What to produce - An exact repeat is needed of the lines from the one with "U1 pin in+: AMP -> MIC" through the last line of the data below. Please omit the pictures.

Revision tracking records
┄┄┄┄┄┄┄┄┄┄┄┄┄┄┄┄┄┄┄┄

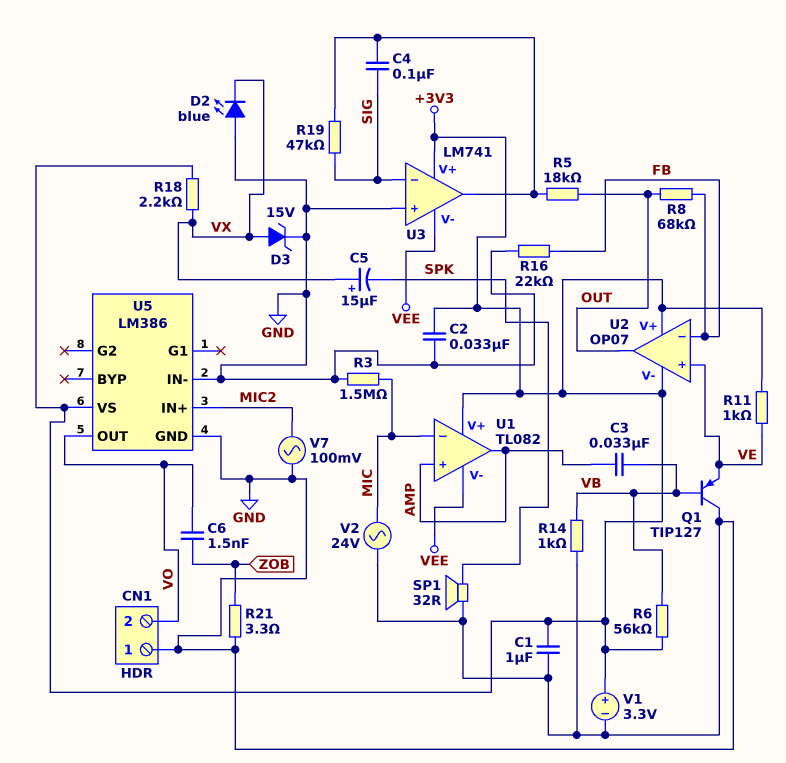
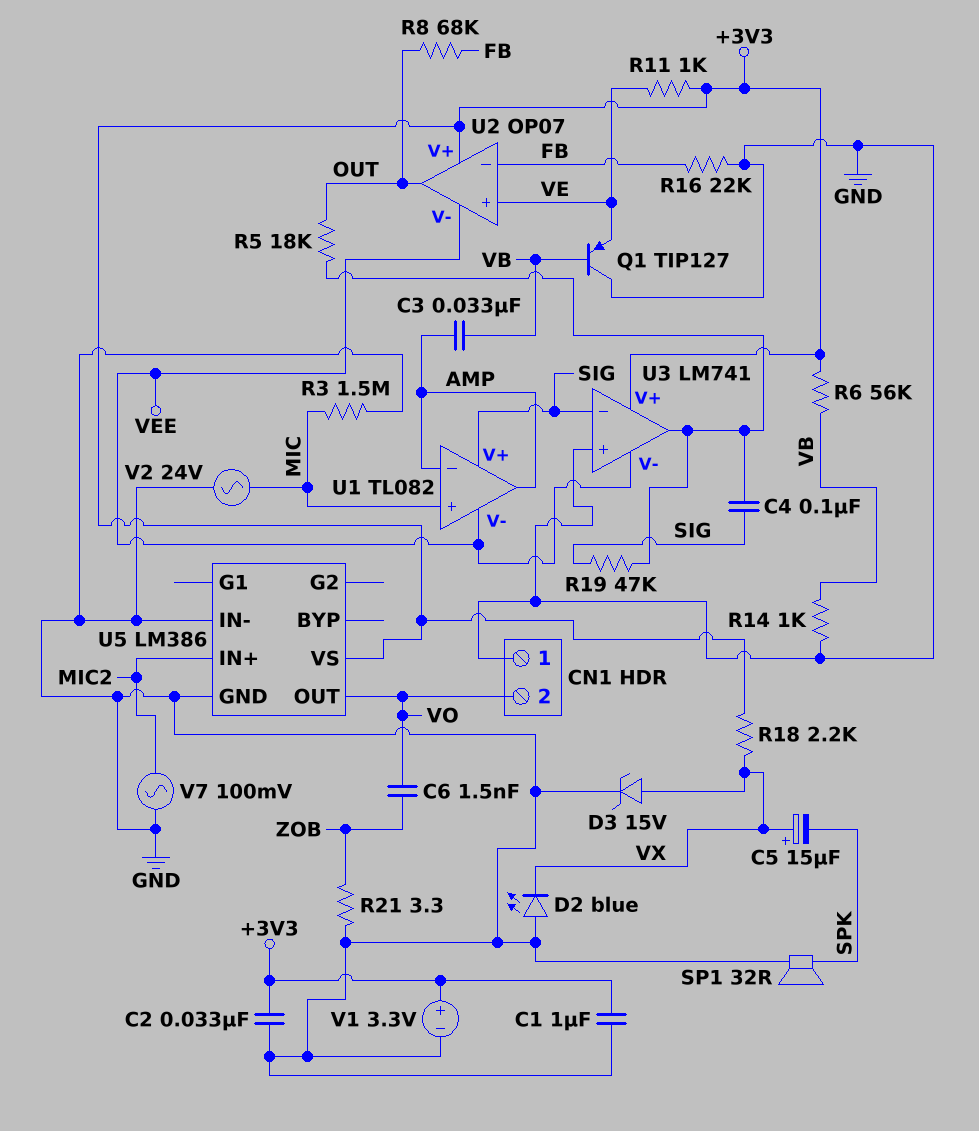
U1 pin V+: +3V3 -> SIG
U1 pin in+: AMP -> MIC
U1 pin in-: MIC -> AMP
U2 pin V-: +3V3 -> VEE

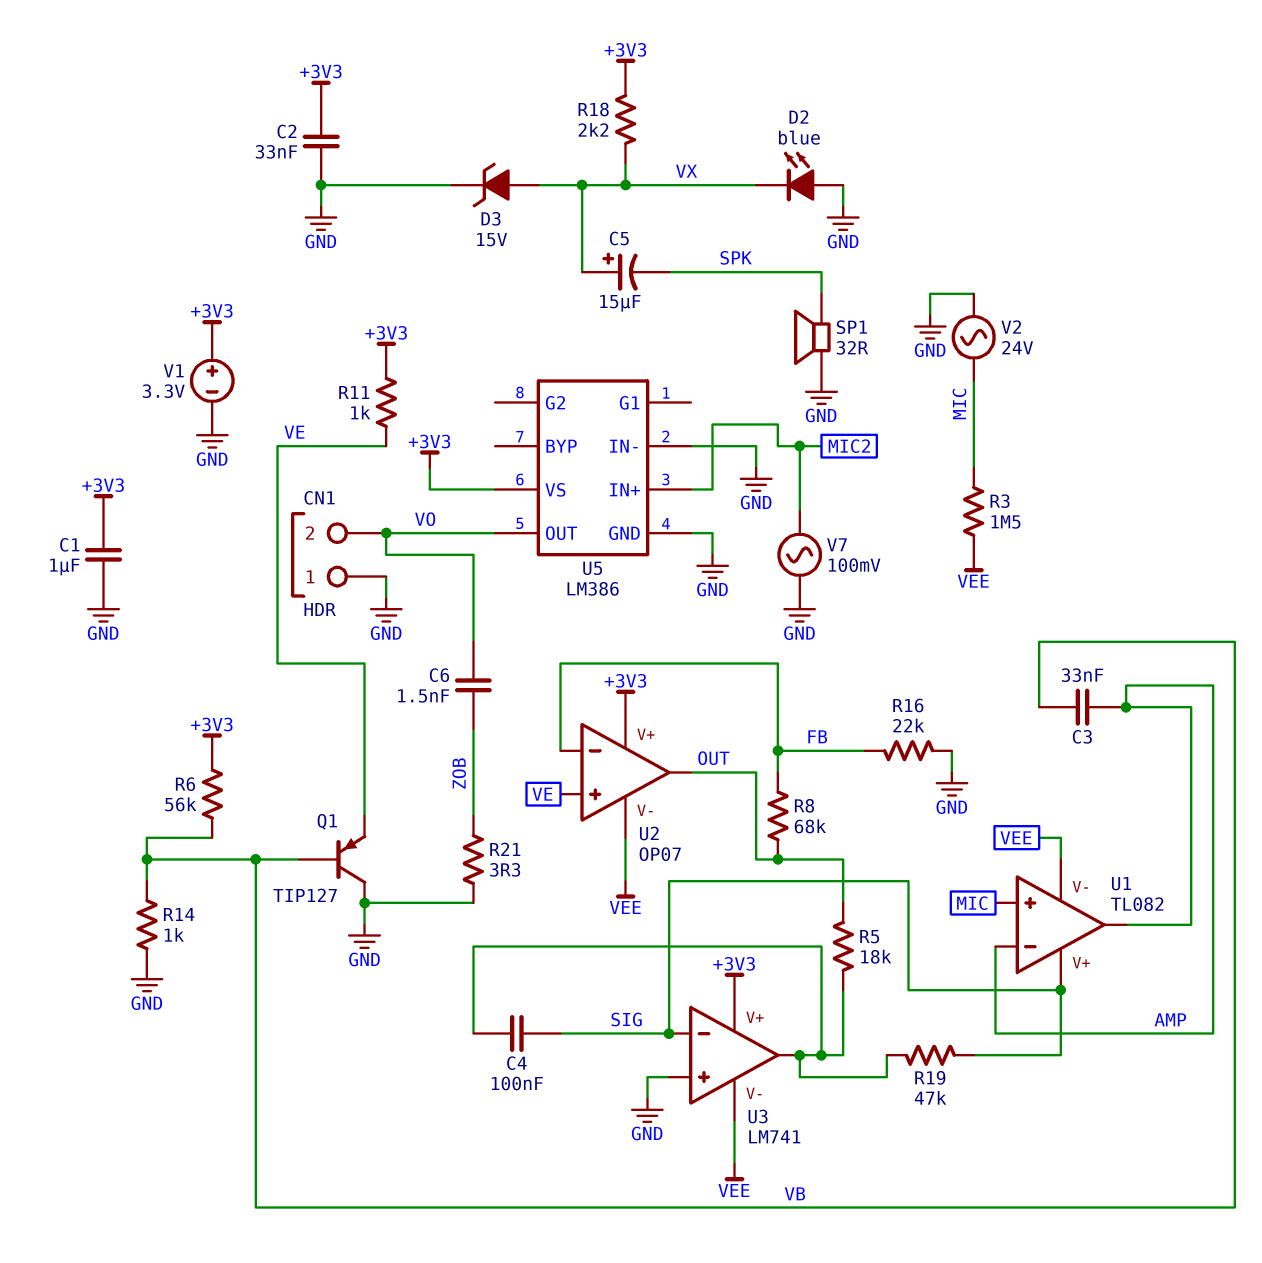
R3: 1.5M (GND, MIC) -> 1.5M (MIC, VEE)

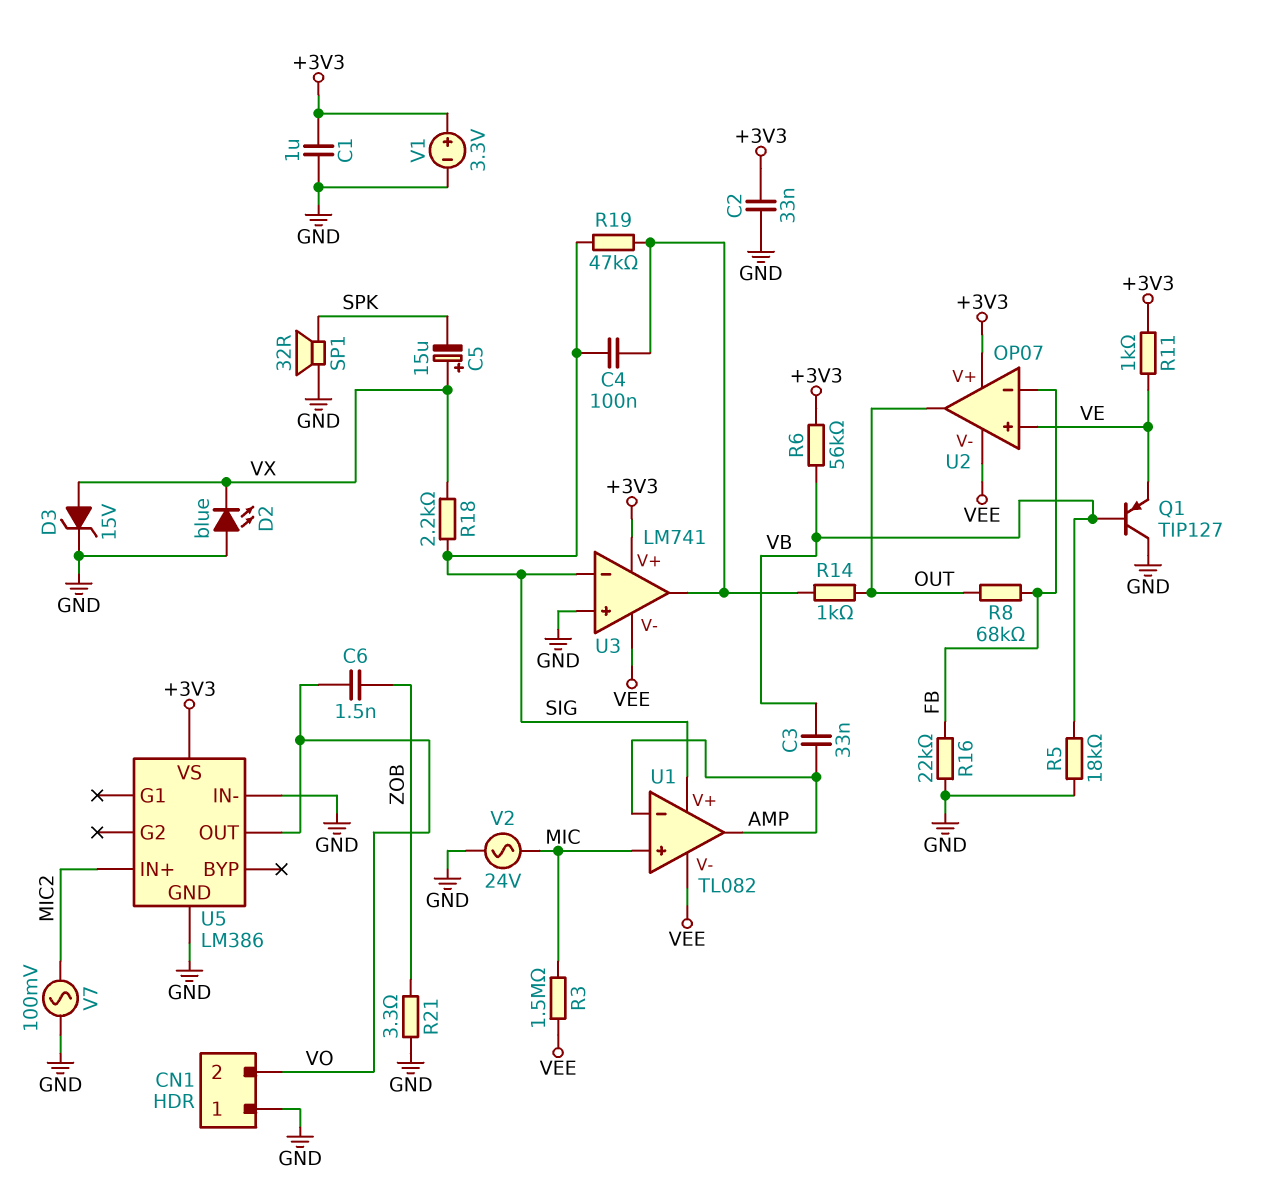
R5: 18k (OUT, U3/out) -> 18k (GND, VB)
R14: 1k (GND, VB) -> 1k (OUT, U3/out)
R18: 2.2k (+3V3, VX) -> 2.2k (SIG, VX)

┄┄┄┄┄┄┄┄┄┄┄┄┄┄┄┄┄┄┄┄

Task result -
U1 pin in+: AMP -> MIC
U1 pin in-: MIC -> AMP
U2 pin V-: +3V3 -> VEE

R3: 1.5M (GND, MIC) -> 1.5M (MIC, VEE)

R5: 18k (OUT, U3/out) -> 18k (GND, VB)
R14: 1k (GND, VB) -> 1k (OUT, U3/out)
R18: 2.2k (+3V3, VX) -> 2.2k (SIG, VX)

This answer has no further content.